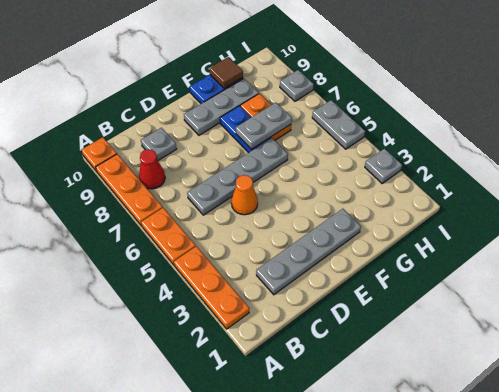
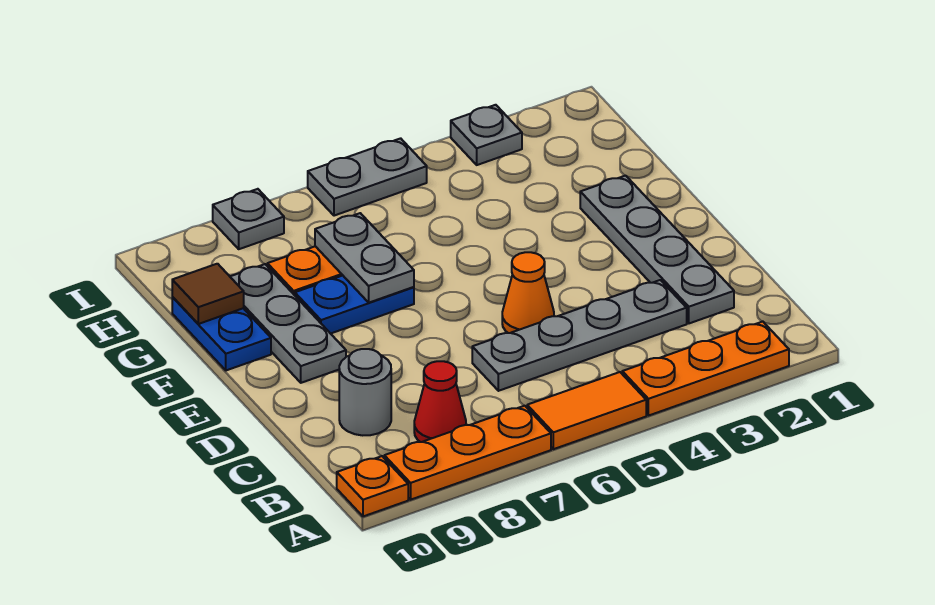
orange plate A5:A6 level 1 -> orange tile A5:A6 level 1
grey plate C6:F6 level 1 -> grey plate C3:C6 level 1
grey plate C9 level 1 -> grey round brick C9 level 1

————

TASK TO CARRY OUT. Copy out every line above, word for word, minus images.

ANSWER TO THIS TASK.
orange plate A5:A6 level 1 -> orange tile A5:A6 level 1
grey plate C6:F6 level 1 -> grey plate C3:C6 level 1
grey plate C9 level 1 -> grey round brick C9 level 1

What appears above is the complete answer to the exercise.